** EXERCISE GOAL **
Repeat the data word for word from its start through the line containing "road 2 (track): [(0,154),(95,0)]", including that line, and leave out the pictures.

** MATERIAL PROVIDED **
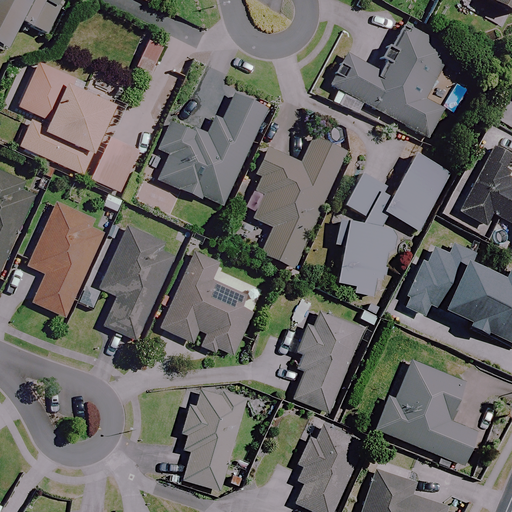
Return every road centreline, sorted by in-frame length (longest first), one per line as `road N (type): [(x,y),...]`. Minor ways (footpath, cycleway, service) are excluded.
road 1 (residential): [(0,358),(88,392),(104,425),(77,454),(54,452),(32,433),(0,380)]
road 2 (residential): [(230,0),(236,23),(256,42),(278,46),(297,39),(308,17),(304,0)]
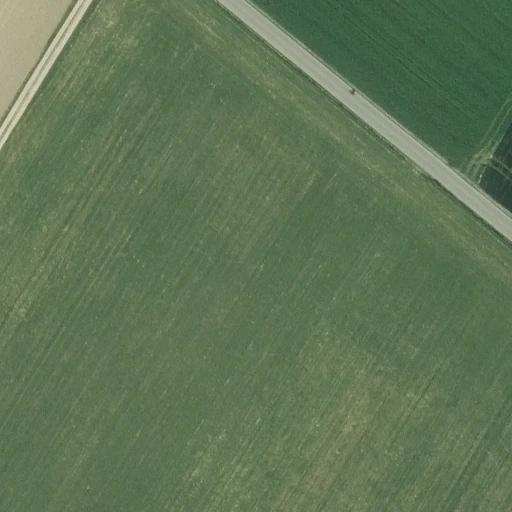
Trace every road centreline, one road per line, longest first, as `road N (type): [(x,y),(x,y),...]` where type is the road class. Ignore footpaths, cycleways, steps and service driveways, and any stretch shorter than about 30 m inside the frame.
road 1 (residential): [(245,0),(511,225)]
road 2 (track): [(0,154),(95,0)]
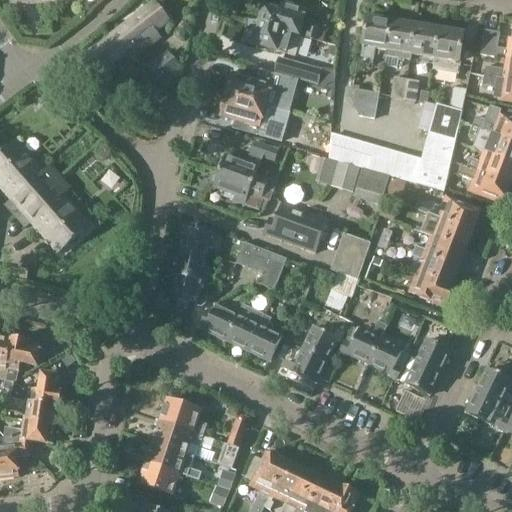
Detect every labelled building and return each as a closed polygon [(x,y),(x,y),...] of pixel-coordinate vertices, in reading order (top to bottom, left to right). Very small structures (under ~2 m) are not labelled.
[(153,2),(110,36),(124,54),(127,52),(131,59),(153,42),(152,40),(159,34),(155,29),(167,20),(153,2)] [(259,24),(299,36),(306,12),(306,11),(282,4),(280,13),(263,8),(259,24)] [(375,50),(386,52),(391,21),(367,17),(359,63),(359,65),(372,67),(375,50)] [(386,52),(385,58),(410,62),(411,56),(410,56),(416,25),(391,21),(386,52)] [(299,37),(299,36),(259,24),(252,22),(245,44),(295,58),(301,37),(299,37)] [(410,56),(411,56),(422,58),(421,64),(433,66),(439,29),(416,25),(410,56)] [(316,42),(319,32),(307,29),(304,39),(316,42)] [(460,64),(458,64),(463,33),(439,29),(433,66),(432,72),(458,77),(460,64)] [(480,57),(504,61),(511,61),(511,40),(507,40),(506,51),(497,49),(500,34),(484,32),(480,47),(482,48),(480,57)] [(83,86),(124,54),(110,36),(69,69),(83,86)] [(179,68),(167,53),(147,68),(162,87),(174,78),(170,74),(179,68)] [(322,72),(278,59),(273,75),(318,88),(322,72)] [(485,68),(484,77),(511,80),(511,61),(504,61),(503,71),(485,68)] [(232,75),(226,96),(286,113),(289,104),(278,100),(269,97),(272,86),(232,75)] [(482,87),(494,89),(493,100),(500,101),(500,100),(511,101),(511,80),(484,77),(482,87)] [(390,98),(402,100),(406,80),(393,78),(390,98)] [(414,102),(418,82),(406,80),(402,100),(414,102)] [(453,89),(450,110),(462,113),(466,92),(453,89)] [(374,121),(379,96),(356,92),(354,108),(359,118),(374,121)] [(429,97),(420,95),(419,103),(428,104),(429,97)] [(261,128),(263,119),(286,126),(289,114),(286,113),(226,96),(220,117),(261,128)] [(428,135),(455,143),(462,113),(450,110),(436,106),(429,131),(428,135)] [(511,142),(511,120),(499,115),(501,112),(491,109),(490,110),(481,106),(473,127),(511,142)] [(472,148),(483,153),(511,163),(511,142),(473,128),(469,137),(475,140),(472,148)] [(290,135),(269,129),(265,143),(286,148),(289,139),(290,135)] [(328,161),(338,164),(339,164),(347,140),(331,135),(330,145),(328,161)] [(424,150),(452,159),(455,143),(428,135),(424,150)] [(286,150),(319,159),(321,148),(289,139),(286,148),(286,150)] [(347,140),(339,164),(351,168),(359,143),(347,140)] [(6,207),(16,219),(62,179),(51,167),(43,174),(16,143),(0,157),(0,184),(13,200),(6,207)] [(219,168),(220,171),(219,174),(274,193),(277,183),(269,180),(256,175),(259,170),(259,169),(261,162),(262,159),(274,163),(278,152),(254,143),(250,155),(249,158),(247,164),(226,156),(224,162),(221,163),(219,168)] [(321,148),(319,159),(328,161),(330,145),(322,143),(321,148)] [(359,143),(351,168),(360,170),(363,171),(365,172),(372,147),(359,143)] [(372,147),(365,172),(378,175),(386,151),(372,147)] [(444,194),(452,159),(424,150),(421,161),(412,159),(405,183),(414,186),(414,185),(444,194)] [(386,151),(378,175),(390,179),(391,179),(399,155),(386,151)] [(463,156),(459,164),(510,184),(511,179),(511,163),(483,153),(478,167),(470,164),(472,159),(463,156)] [(399,155),(391,179),(397,181),(405,183),(412,159),(399,155)] [(353,195),(360,170),(351,168),(339,164),(338,164),(331,189),(353,195)] [(458,177),(472,183),(469,191),(503,204),(510,184),(459,164),(458,165),(461,167),(458,177)] [(354,200),(381,208),(390,179),(378,175),(365,172),(363,171),(354,200)] [(213,183),(215,186),(214,188),(225,193),(235,196),(233,202),(233,203),(245,207),(259,212),(260,211),(263,201),(269,203),(270,203),(274,193),(219,174),(219,176),(215,177),(213,183)] [(26,230),(33,223),(60,254),(90,227),(63,197),(71,190),(62,179),(16,219),(26,230)] [(391,180),(385,201),(399,205),(405,185),(391,180)] [(454,194),(463,197),(466,189),(457,186),(456,187),(448,184),(446,190),(455,193),(454,194)] [(418,204),(416,209),(472,231),(479,211),(445,199),(442,209),(419,200),(418,204)] [(275,223),(269,220),(263,235),(293,246),(305,214),(282,206),(275,223)] [(380,218),(388,221),(394,223),(397,213),(383,208),(380,218)] [(428,220),(436,223),(431,237),(465,249),(472,231),(416,209),(412,220),(426,225),(428,220)] [(328,222),(305,214),(293,246),(316,254),(328,222)] [(185,229),(180,254),(206,258),(207,250),(213,251),(214,245),(209,243),(210,234),(185,229)] [(384,231),(381,240),(389,243),(393,234),(384,231)] [(330,273),(338,276),(357,282),(371,246),(343,236),(330,273)] [(458,268),(465,249),(431,237),(426,252),(416,248),(415,252),(458,268)] [(386,252),(389,243),(381,240),(378,249),(386,252)] [(236,266),(248,271),(257,249),(244,244),(241,252),(236,265),(236,266)] [(263,276),(271,255),(257,249),(248,271),(261,276),(263,276)] [(231,263),(236,265),(241,252),(236,250),(231,263)] [(415,252),(413,257),(422,261),(418,274),(451,286),(458,268),(415,252)] [(180,254),(176,277),(207,283),(210,270),(204,269),(206,258),(180,254)] [(273,256),(271,255),(263,276),(261,276),(257,286),(274,293),(287,261),(273,255),(273,256)] [(384,262),(374,259),(371,267),(380,270),(384,262)] [(14,268),(13,278),(27,281),(29,270),(14,268)] [(412,285),(409,292),(447,306),(453,288),(451,287),(451,286),(418,274),(417,275),(408,271),(406,276),(403,275),(401,280),(412,285)] [(356,287),(357,282),(338,276),(331,293),(351,300),(352,297),(355,287),(356,287)] [(170,306),(172,307),(171,310),(183,313),(184,309),(187,310),(188,304),(203,307),(205,305),(210,284),(207,284),(207,283),(176,277),(170,306)] [(238,317),(226,341),(248,351),(264,317),(243,306),(238,317)] [(200,328),(226,341),(238,317),(216,307),(212,315),(207,313),(200,328)] [(388,307),(385,315),(391,317),(394,309),(388,307)] [(264,317),(248,351),(270,362),(281,339),(266,331),(271,320),(264,317)] [(347,354),(368,365),(380,341),(385,332),(387,327),(379,323),(378,323),(372,337),(358,331),(350,347),(344,344),(339,353),(346,356),(347,354)] [(306,342),(302,351),(326,362),(336,340),(338,341),(341,335),(332,330),(328,337),(313,329),(306,342)] [(416,362),(439,374),(450,352),(427,340),(419,356),(416,362)] [(8,341),(1,370),(7,371),(5,384),(2,402),(9,403),(9,400),(10,401),(13,385),(16,383),(18,374),(21,364),(36,367),(40,348),(8,341)] [(389,375),(389,377),(405,385),(416,362),(419,356),(410,351),(405,363),(403,362),(404,360),(398,358),(401,352),(380,341),(368,365),(389,375)] [(323,368),(326,362),(302,351),(295,366),(286,362),(283,369),(315,384),(323,368)] [(60,360),(67,370),(76,364),(70,354),(60,360)] [(416,362),(405,385),(428,396),(439,374),(416,362)] [(487,370),(477,392),(511,408),(511,405),(511,381),(487,370)] [(28,397),(27,403),(58,407),(62,378),(41,376),(39,391),(29,389),(28,397)] [(477,392),(466,414),(498,429),(502,421),(504,422),(511,408),(477,392)] [(8,410),(26,413),(25,422),(55,426),(58,407),(27,403),(10,401),(9,400),(9,403),(8,410)] [(166,400),(159,422),(203,437),(207,427),(196,423),(200,412),(166,400)] [(506,430),(511,433),(511,416),(509,424),(504,422),(502,421),(498,429),(505,433),(506,430)] [(21,441),(21,447),(30,457),(32,443),(52,445),(55,426),(25,422),(23,432),(5,430),(4,438),(21,441)] [(159,422),(151,443),(186,454),(188,446),(199,450),(210,454),(214,442),(203,438),(203,437),(159,422)] [(235,423),(227,446),(239,451),(248,427),(235,423)] [(3,449),(0,449),(0,478),(19,477),(16,458),(30,457),(21,447),(21,441),(4,438),(3,449)] [(151,443),(145,464),(185,477),(199,482),(202,474),(190,471),(195,458),(185,455),(186,454),(151,443)] [(224,445),(217,466),(232,471),(239,451),(227,446),(224,445)] [(261,511),(263,509),(285,464),(266,455),(263,462),(252,485),(251,487),(261,492),(252,511),(251,511),(261,511)] [(172,496),(177,480),(183,482),(185,477),(145,464),(138,485),(172,496)] [(277,500),(287,505),(303,472),(285,464),(263,509),(270,511),(274,505),(271,503),(273,499),(277,500)] [(237,477),(222,472),(215,489),(218,490),(230,495),(237,477)] [(305,511),(321,481),(303,472),(287,505),(296,510),(294,511),(305,511)] [(305,511),(328,511),(339,490),(321,481),(305,511)] [(350,511),(359,495),(341,487),(339,490),(328,511),(350,511)] [(212,503),(224,508),(230,495),(218,490),(212,503)]
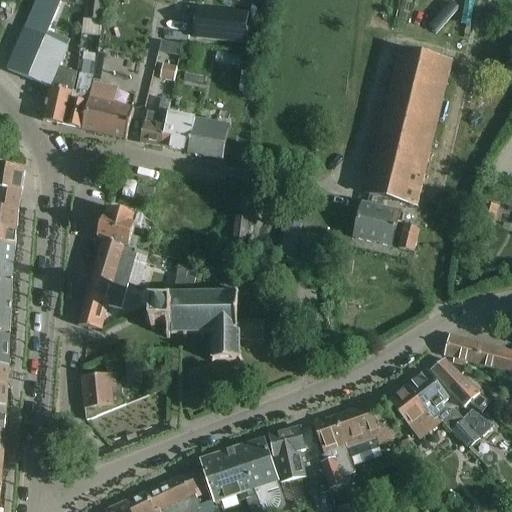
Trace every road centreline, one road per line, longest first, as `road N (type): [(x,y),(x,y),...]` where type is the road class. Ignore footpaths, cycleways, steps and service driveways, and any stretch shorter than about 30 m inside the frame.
road 1 (tertiary): [(40,499),(361,381),(479,309),(511,304)]
road 2 (residential): [(85,160),(108,156),(259,180)]
road 3 (tertiary): [(40,499),(47,325)]
road 4 (residential): [(85,160),(96,201),(71,326)]
road 5 (tertiary): [(47,325),(57,165)]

** RESULT FOR THIS TASK **
Return every road centreline, sorted by in-frame length (longest first), one per line as `road N (type): [(x,y),...]`. Minor ways (footpath, cycleway, service) are excluded.
road 1 (residential): [(0,358),(88,392),(104,425),(77,454),(54,452),(32,433),(0,380)]
road 2 (residential): [(230,0),(236,23),(256,42),(278,46),(297,39),(308,17),(304,0)]
Trace every road centreline, one road per line, longest first, as `road N (type): [(x,y),(x,y),...]` where type is the road class. Ignore footpaths, cycleways, steps and service driveways, and any stretch shorter than about 30 m inside the frame.
road 1 (residential): [(245,0),(511,225)]
road 2 (track): [(0,154),(95,0)]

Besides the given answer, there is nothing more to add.